What you will do
When the data below is printed, every line must match exactly and the images must be absent.

Source information
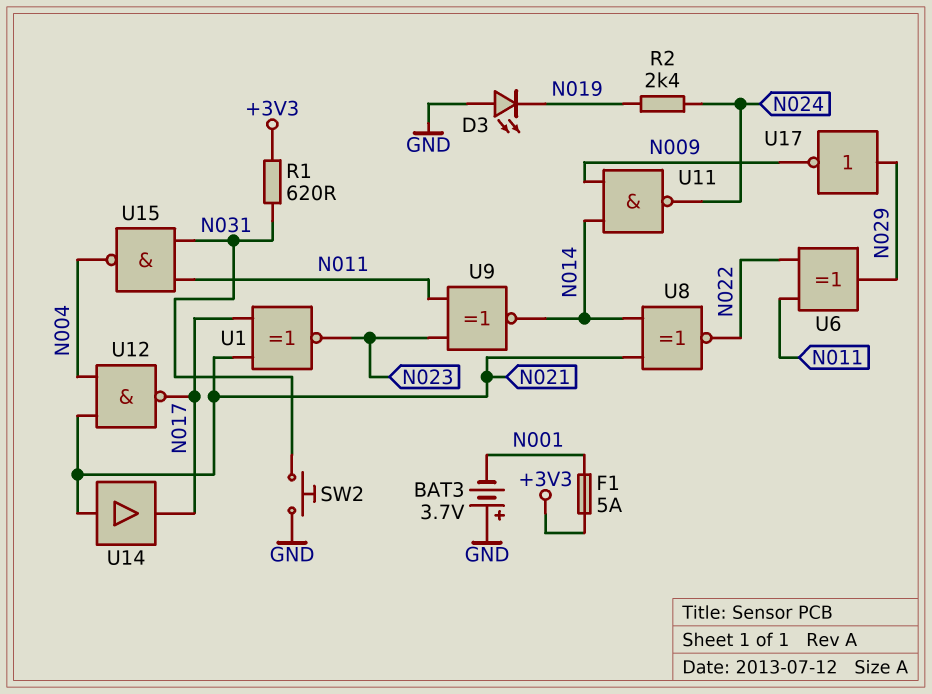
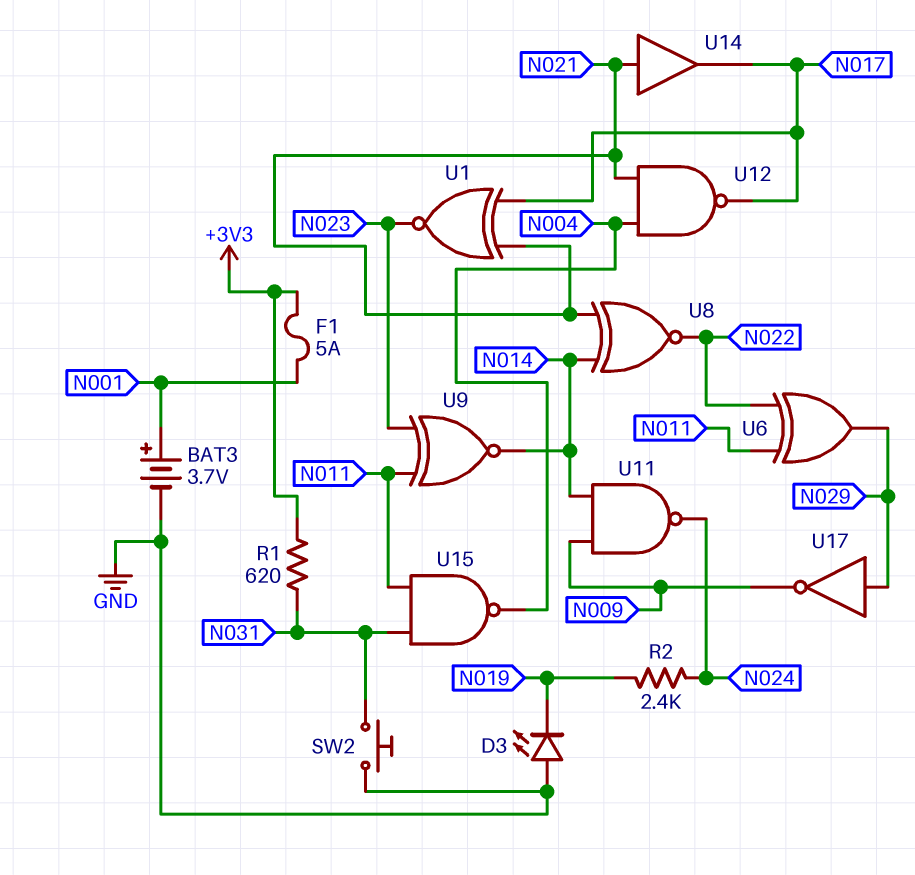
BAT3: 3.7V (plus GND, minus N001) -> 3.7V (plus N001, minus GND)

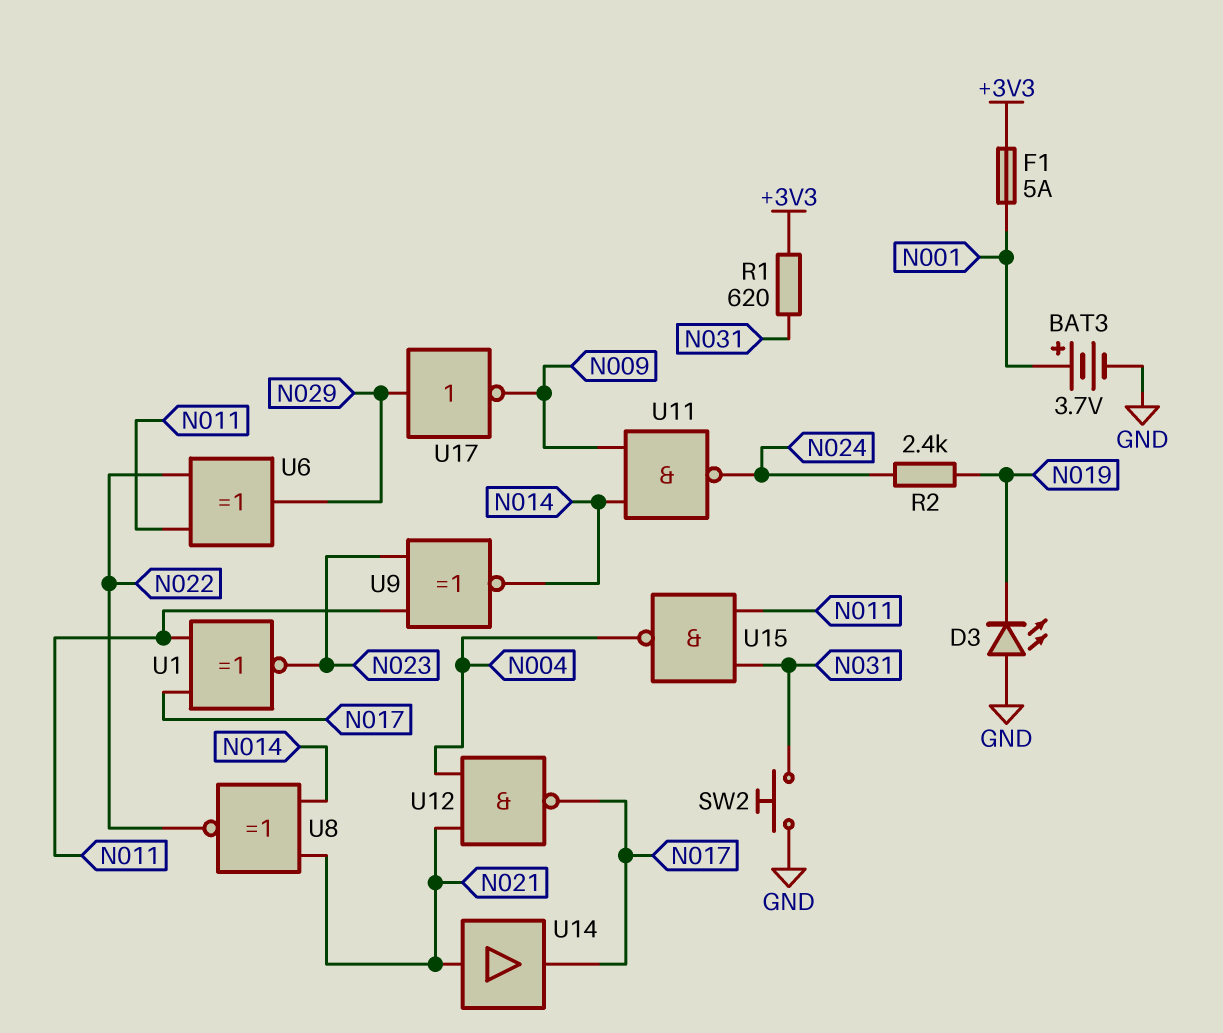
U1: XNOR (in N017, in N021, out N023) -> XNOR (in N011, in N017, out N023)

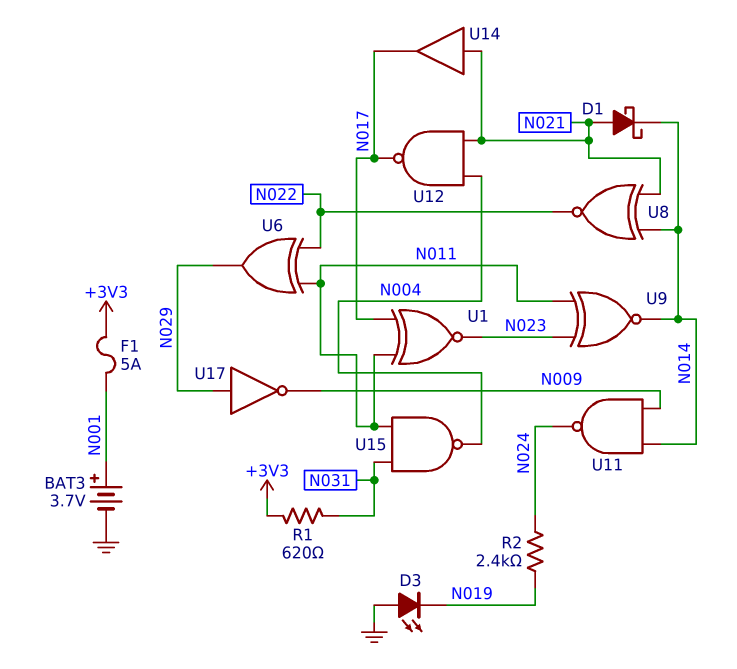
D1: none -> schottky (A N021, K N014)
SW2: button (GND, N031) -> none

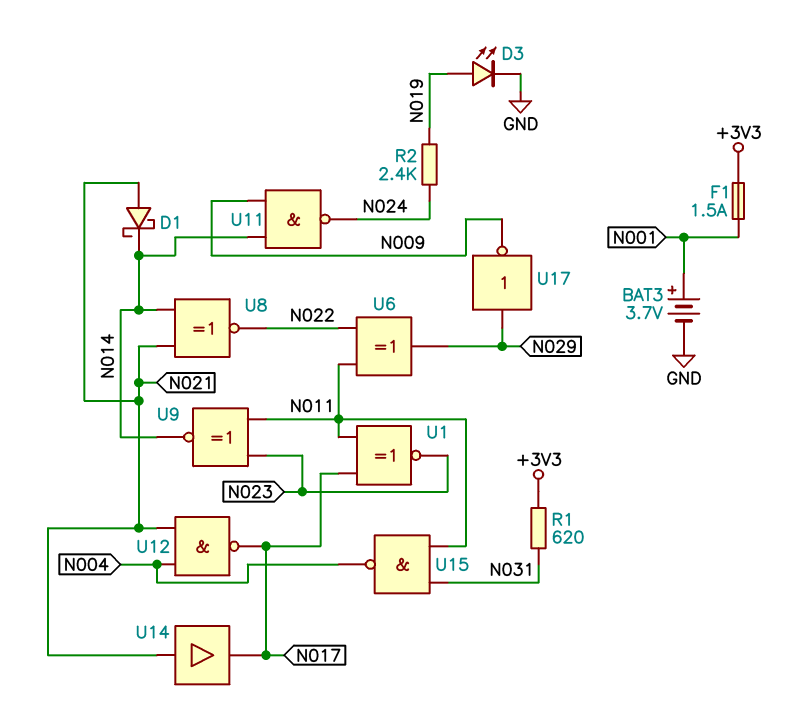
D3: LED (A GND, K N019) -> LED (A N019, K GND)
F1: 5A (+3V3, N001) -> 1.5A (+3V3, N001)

Answer space
BAT3: 3.7V (plus GND, minus N001) -> 3.7V (plus N001, minus GND)

U1: XNOR (in N017, in N021, out N023) -> XNOR (in N011, in N017, out N023)

D1: none -> schottky (A N021, K N014)
SW2: button (GND, N031) -> none

D3: LED (A GND, K N019) -> LED (A N019, K GND)
F1: 5A (+3V3, N001) -> 1.5A (+3V3, N001)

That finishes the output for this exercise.